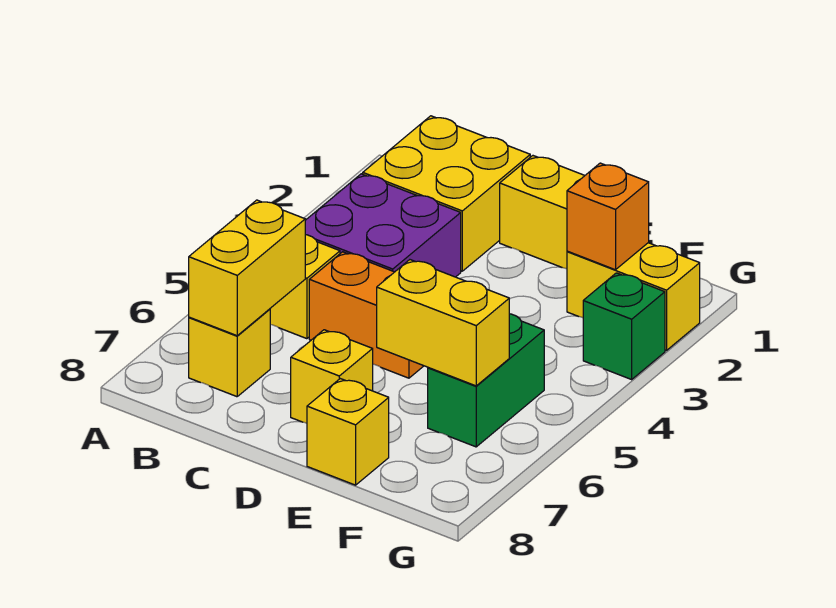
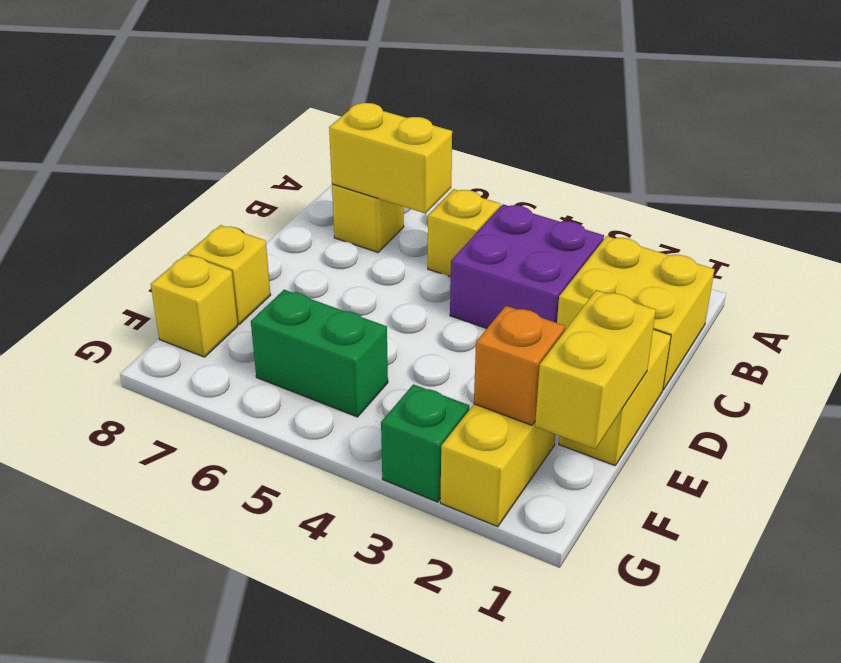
orange brick C5:D5 level 1 -> none
yellow brick D7 level 1 -> yellow brick F8 level 1
yellow brick E6:F6 level 2 -> yellow brick E1:F1 level 2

» **Your goal**
The answer must be the full listing above, copied exactly, with no pictures in it.

» **Worked solution**
orange brick C5:D5 level 1 -> none
yellow brick D7 level 1 -> yellow brick F8 level 1
yellow brick E6:F6 level 2 -> yellow brick E1:F1 level 2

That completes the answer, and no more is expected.